Dataset records
=== Begin Enclosure ===

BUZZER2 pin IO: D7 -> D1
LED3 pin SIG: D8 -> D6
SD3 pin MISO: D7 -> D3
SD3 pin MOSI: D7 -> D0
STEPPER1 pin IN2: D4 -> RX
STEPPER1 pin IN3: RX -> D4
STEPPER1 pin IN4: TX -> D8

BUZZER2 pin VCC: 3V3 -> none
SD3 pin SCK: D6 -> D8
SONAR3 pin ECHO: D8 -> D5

=== End Enclosure ===
=== Begin Enclosure ===

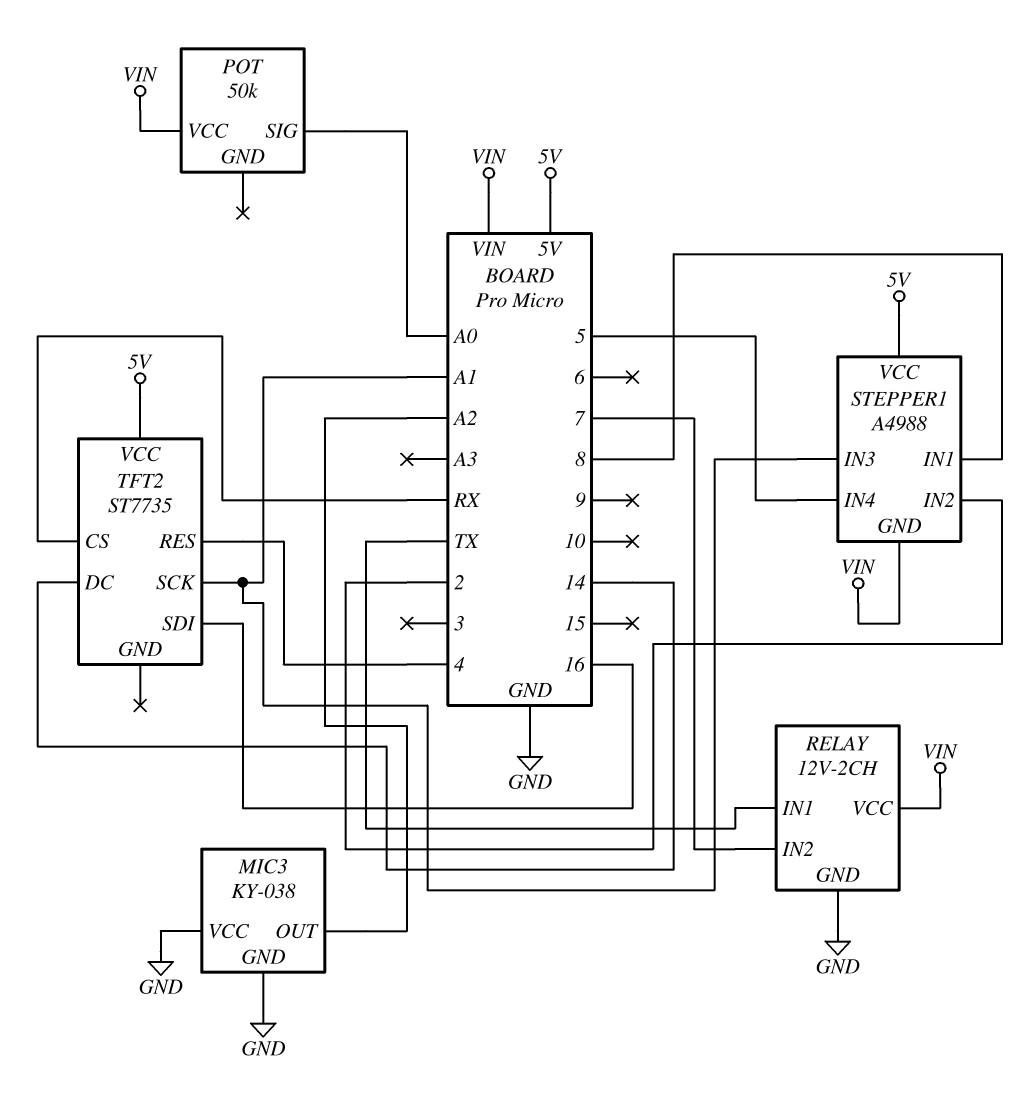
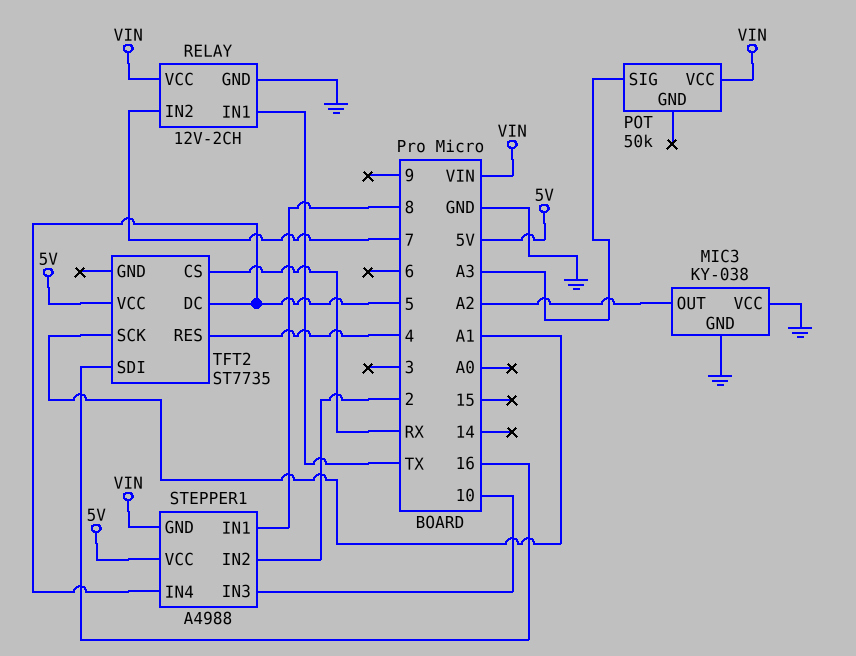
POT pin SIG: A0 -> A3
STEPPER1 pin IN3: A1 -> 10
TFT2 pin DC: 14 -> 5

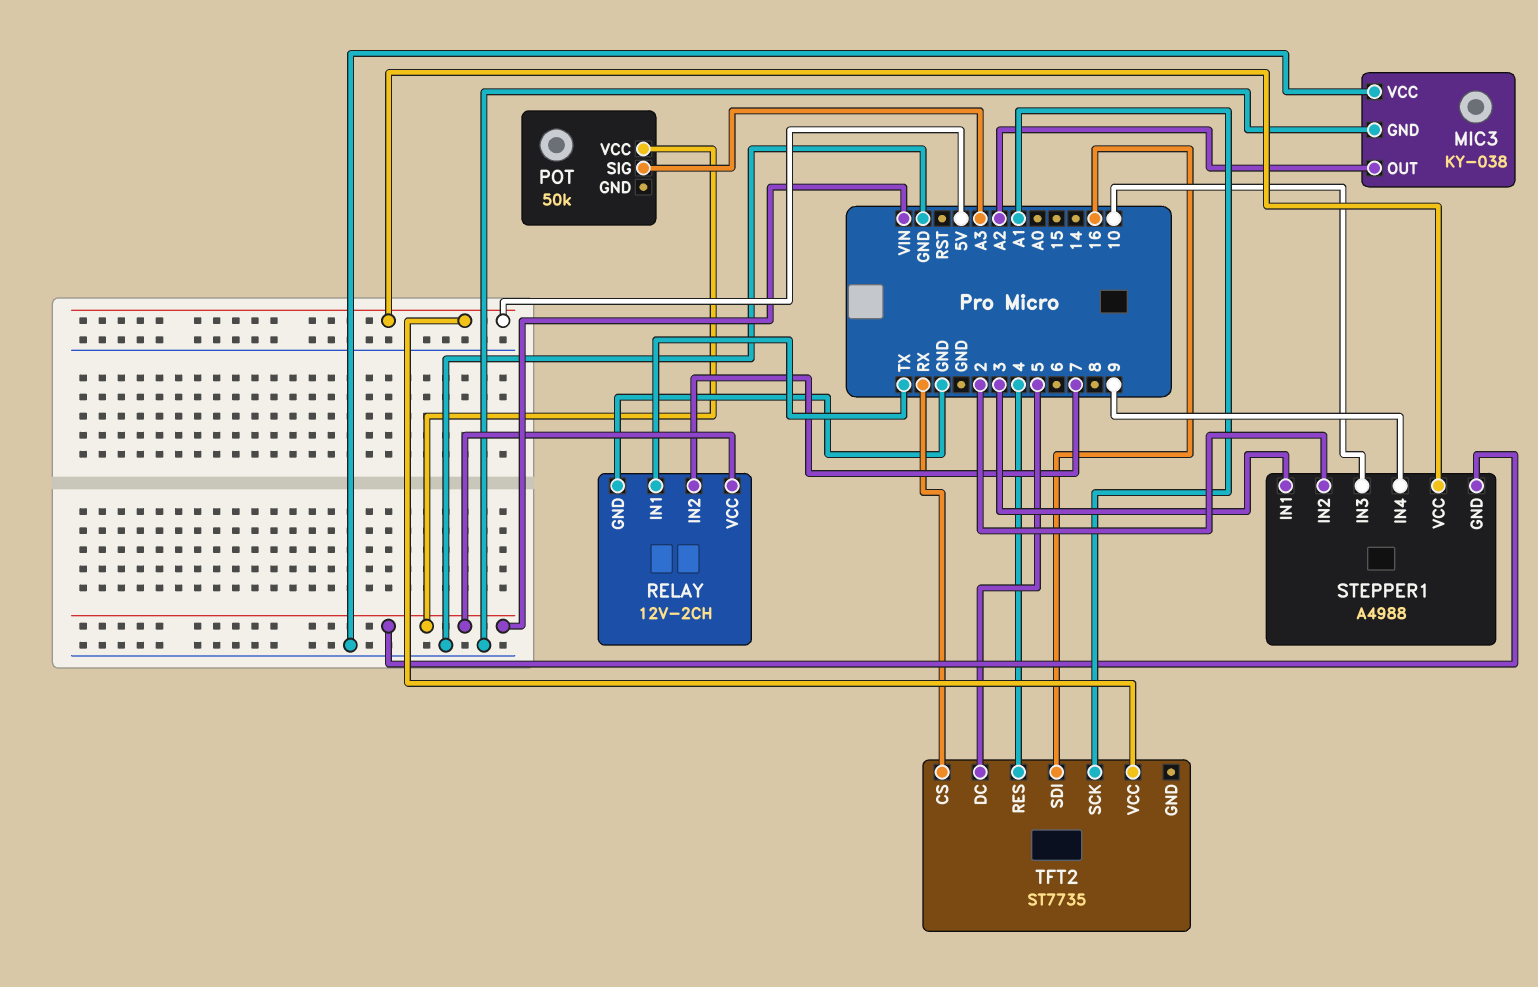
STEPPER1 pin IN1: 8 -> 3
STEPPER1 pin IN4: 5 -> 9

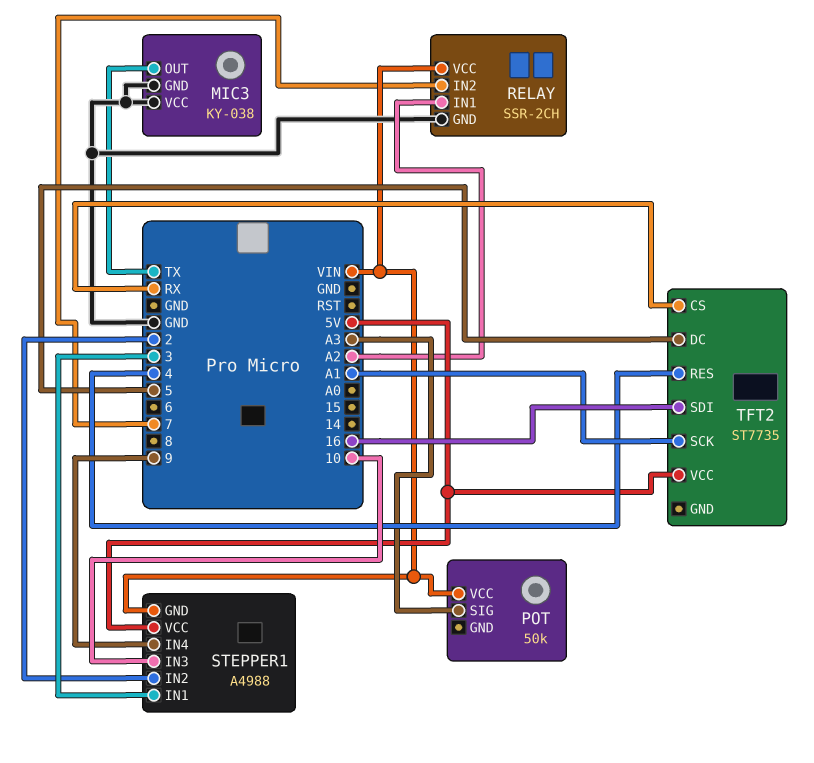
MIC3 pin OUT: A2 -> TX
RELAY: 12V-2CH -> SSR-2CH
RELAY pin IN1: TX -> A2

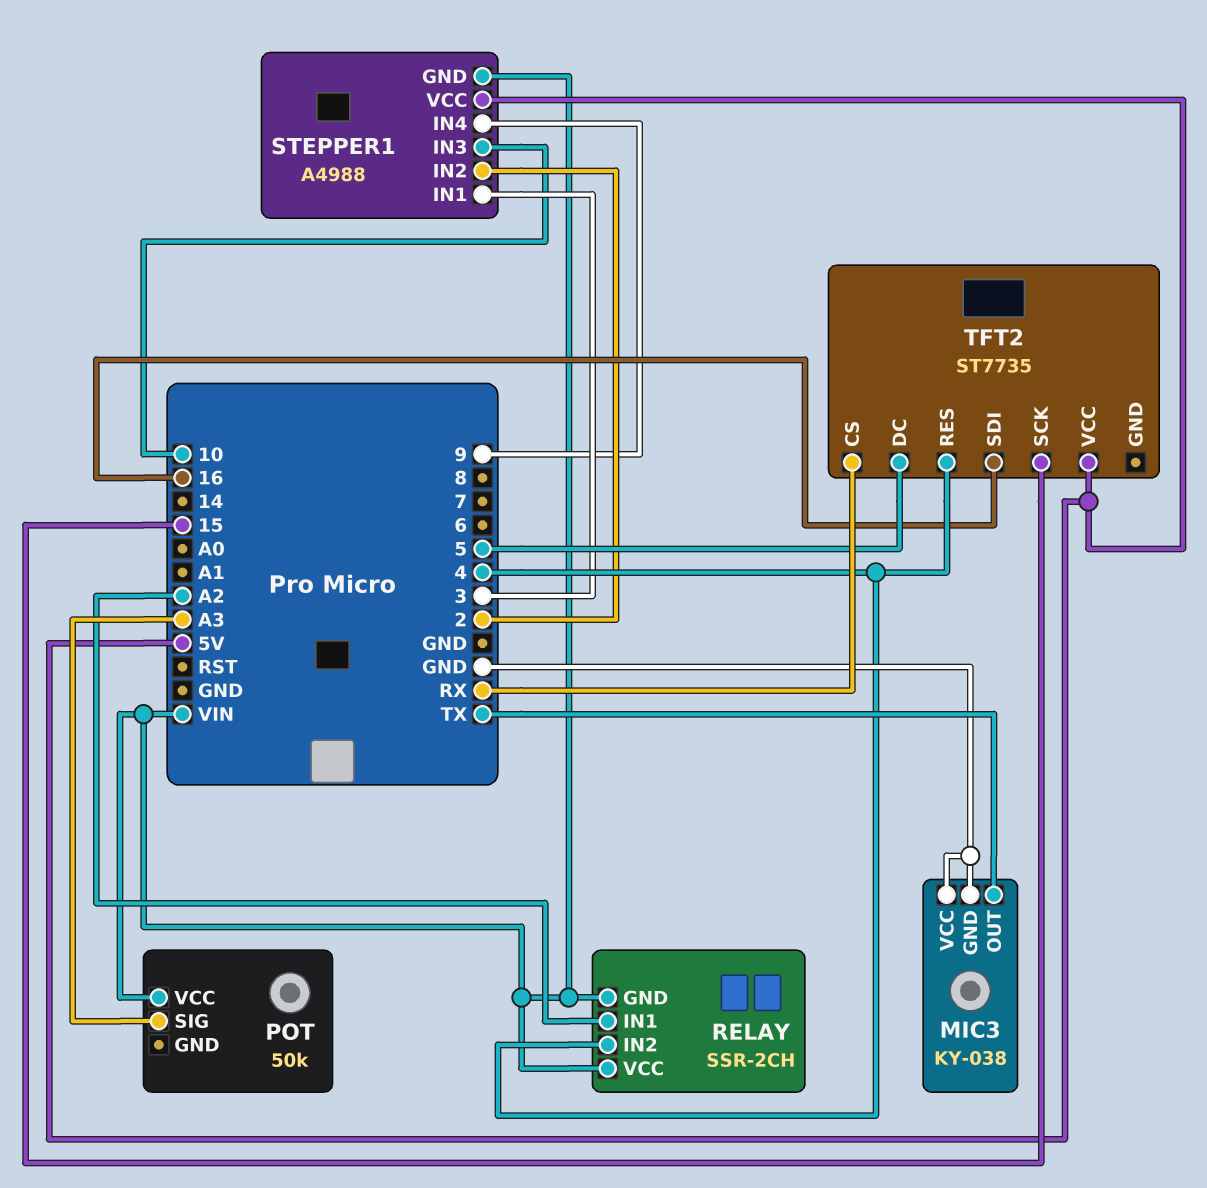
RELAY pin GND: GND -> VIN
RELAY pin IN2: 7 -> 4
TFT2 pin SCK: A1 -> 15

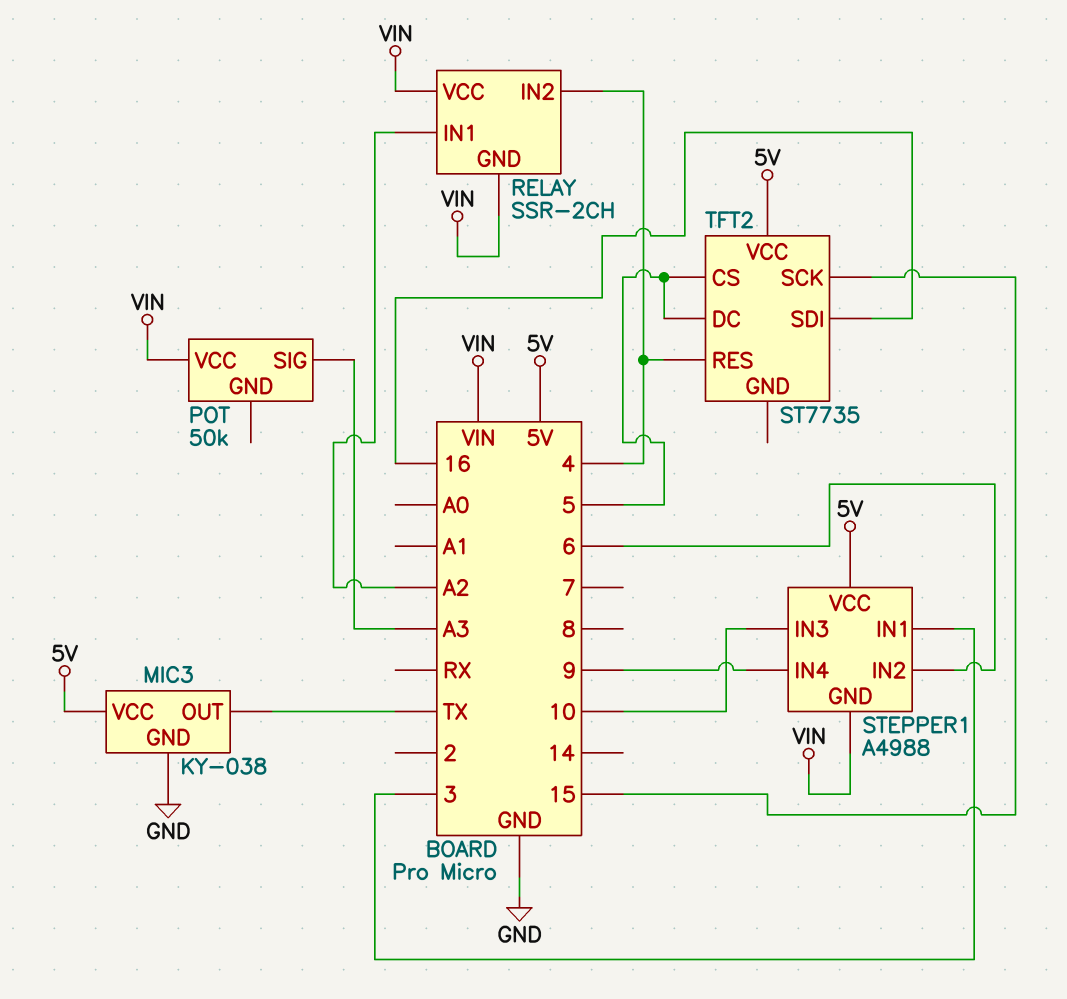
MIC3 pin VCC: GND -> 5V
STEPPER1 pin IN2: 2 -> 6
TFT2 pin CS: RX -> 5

=== End Enclosure ===

» **Aim of the exercise**: Give back the records above exactly, limited to the lines between the one holding "LED3 pin SIG: D8 -> D6" and the one holding "SONAR3 pin ECHO: D8 -> D5", inclusive.

» **Written response**:
LED3 pin SIG: D8 -> D6
SD3 pin MISO: D7 -> D3
SD3 pin MOSI: D7 -> D0
STEPPER1 pin IN2: D4 -> RX
STEPPER1 pin IN3: RX -> D4
STEPPER1 pin IN4: TX -> D8

BUZZER2 pin VCC: 3V3 -> none
SD3 pin SCK: D6 -> D8
SONAR3 pin ECHO: D8 -> D5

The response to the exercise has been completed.